(Material for the task):
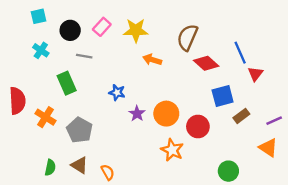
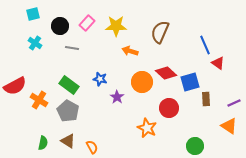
red diamond: (206, 63) -> (166, 73), moved
red triangle: (255, 74) -> (218, 63), turned -32
green rectangle: (67, 83) -> (69, 85), moved, turned -30
red semicircle: (17, 101) -> (15, 86), turned 65
orange circle: (166, 114) -> (142, 82), moved
brown rectangle: (241, 116) -> (206, 99), turned -56

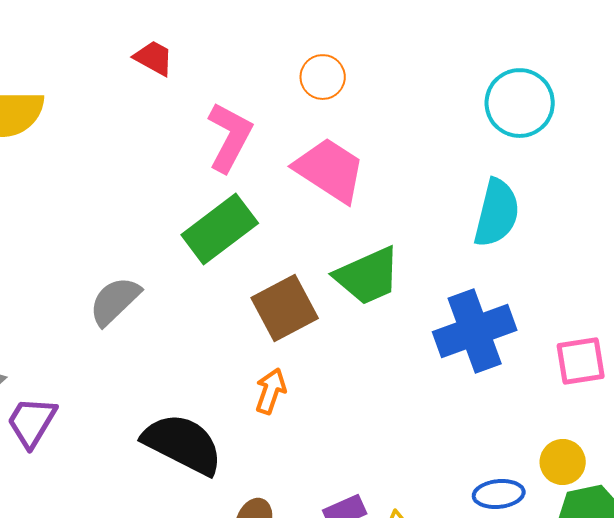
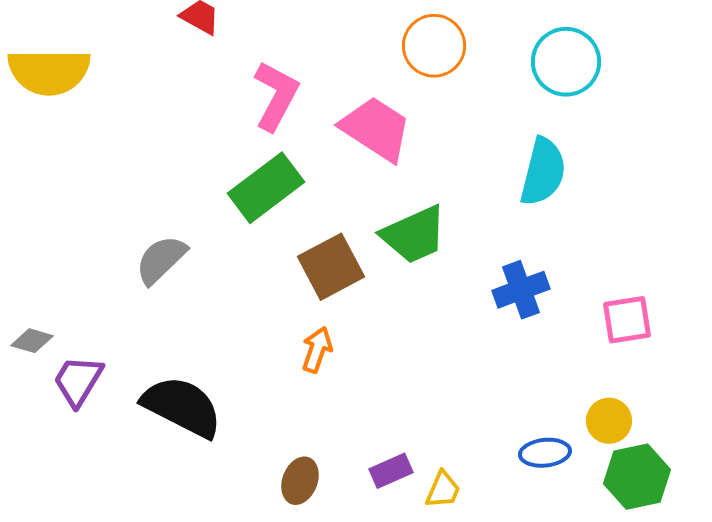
orange circle: (323, 77) -> (434, 46), moved, size x1.4
blue cross: (475, 331) -> (521, 290), size x0.7
black semicircle: (183, 444) -> (182, 407), moved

(Work instructions):
The word "orange" is the filter: copy every line of the listing above that contains it.

(Answer space):
orange circle: (166, 114) -> (142, 82), moved
orange circle: (323, 77) -> (434, 46), moved, size x1.4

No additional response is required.